:: Problem ::
Return every line from the records below that has the word "none".

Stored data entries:

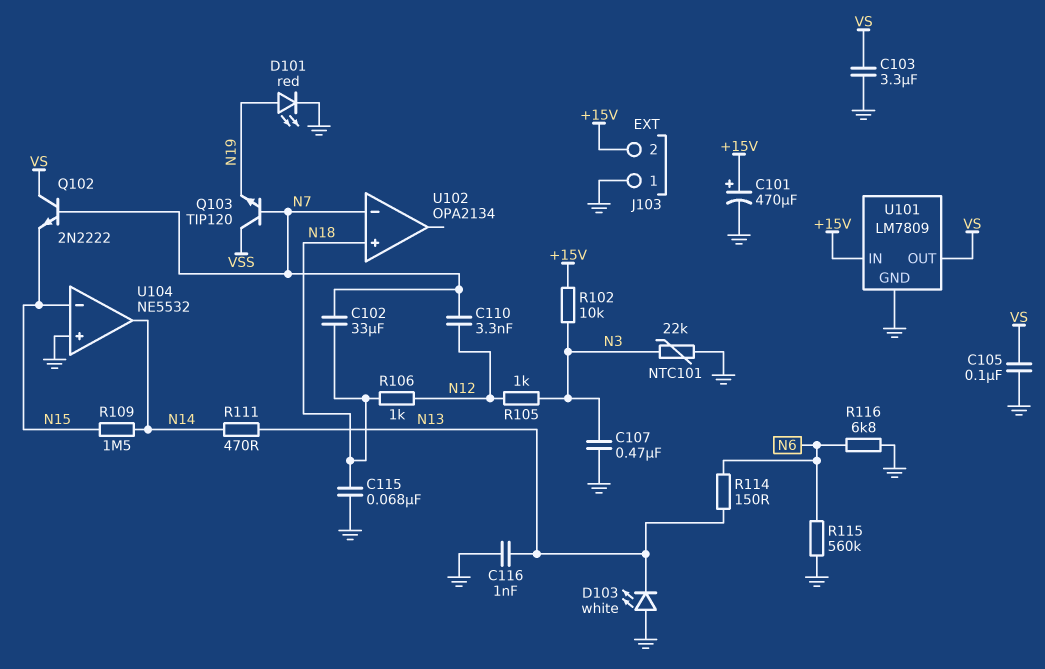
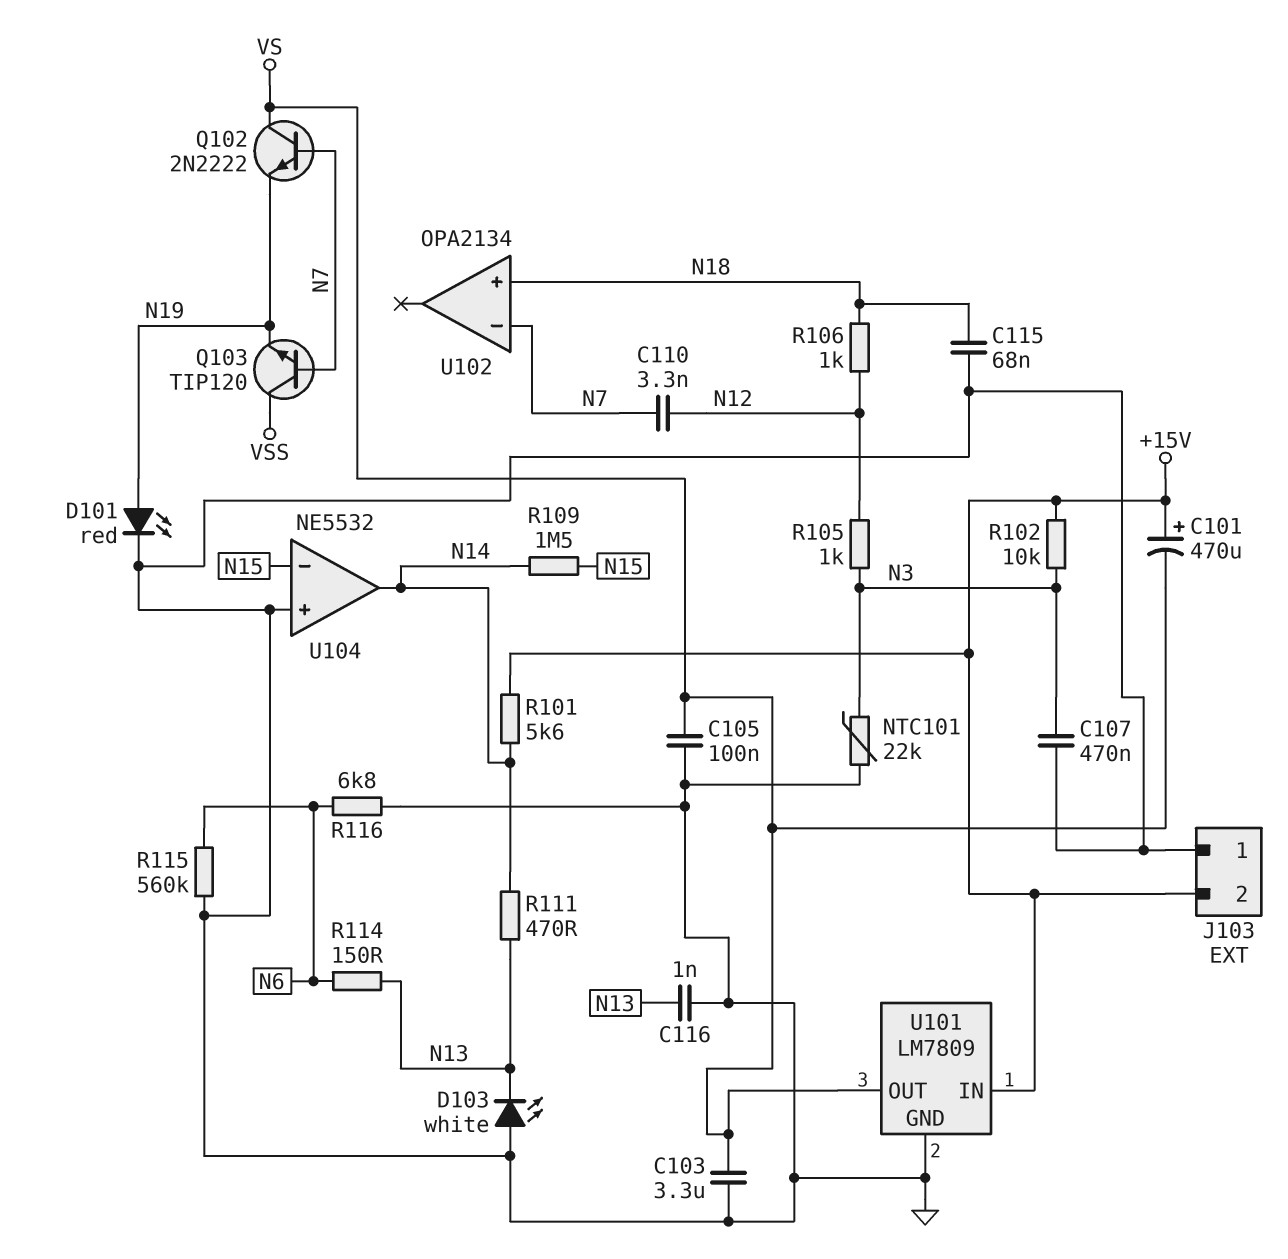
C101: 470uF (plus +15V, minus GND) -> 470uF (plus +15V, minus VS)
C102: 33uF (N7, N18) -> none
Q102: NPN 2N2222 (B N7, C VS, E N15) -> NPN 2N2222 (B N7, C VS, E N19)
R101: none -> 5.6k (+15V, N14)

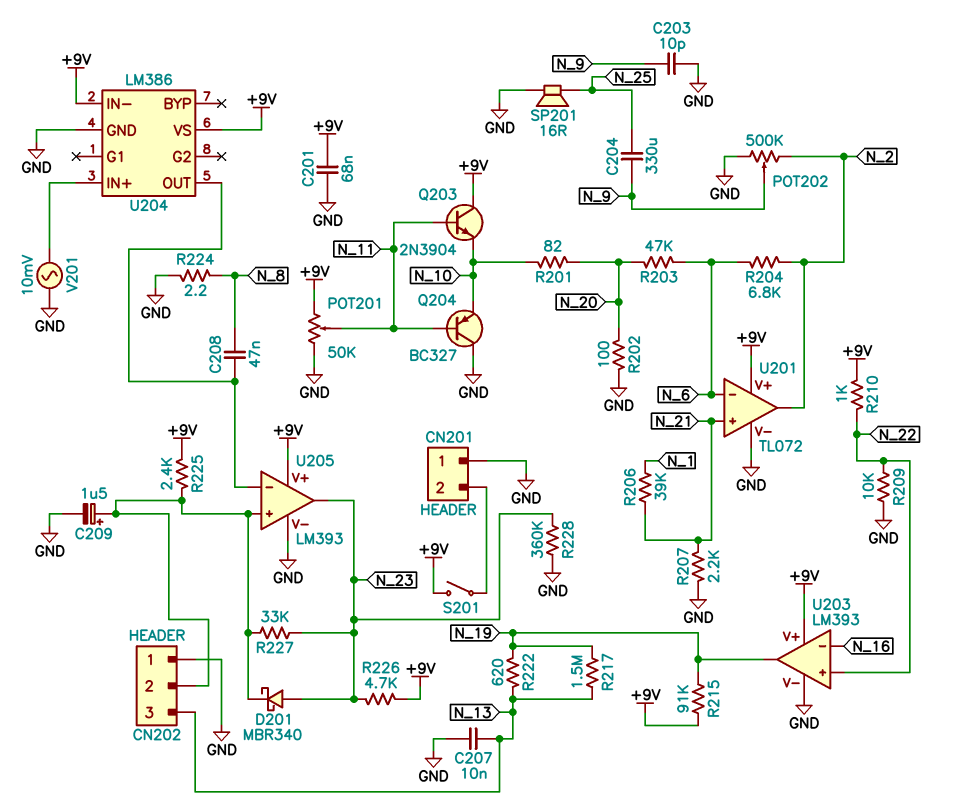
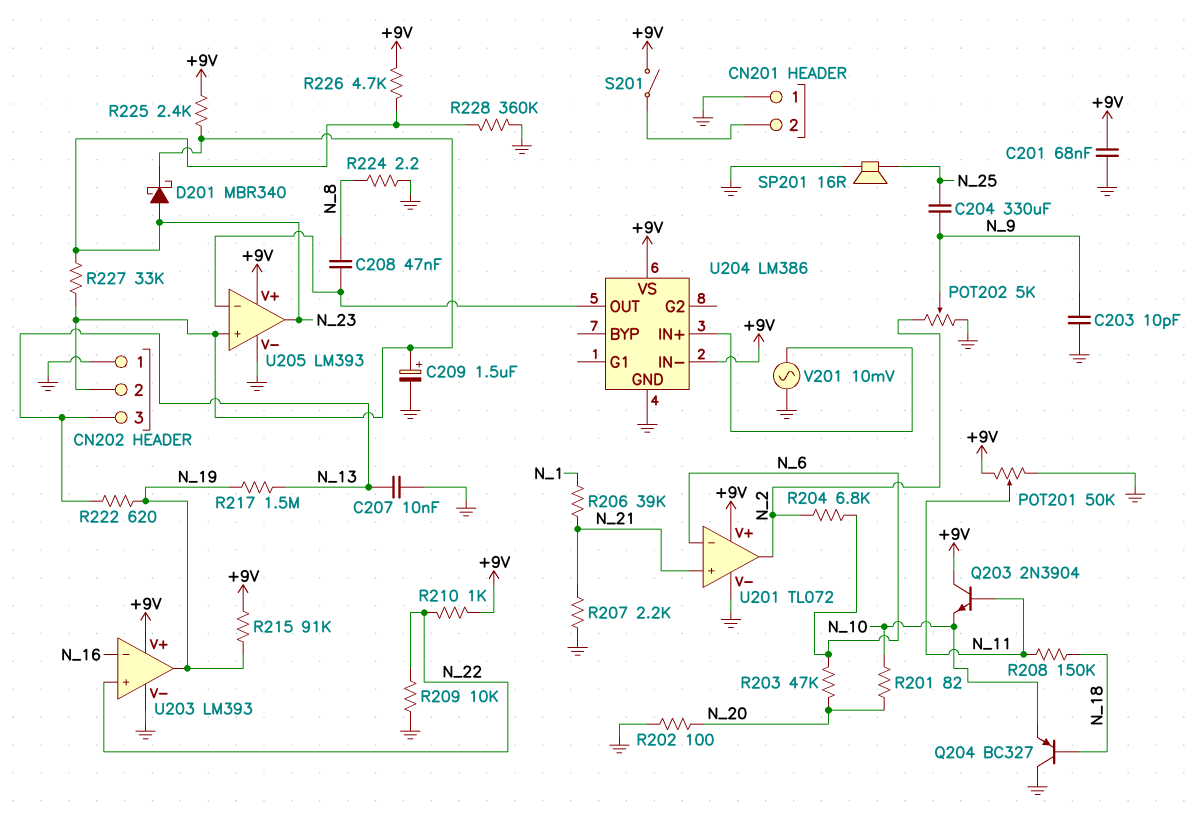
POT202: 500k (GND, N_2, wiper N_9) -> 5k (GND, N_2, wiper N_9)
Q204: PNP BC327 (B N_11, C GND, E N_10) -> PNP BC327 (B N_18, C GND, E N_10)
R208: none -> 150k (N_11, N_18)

:: Solution to this exercise ::
C102: 33uF (N7, N18) -> none
R101: none -> 5.6k (+15V, N14)
R208: none -> 150k (N_11, N_18)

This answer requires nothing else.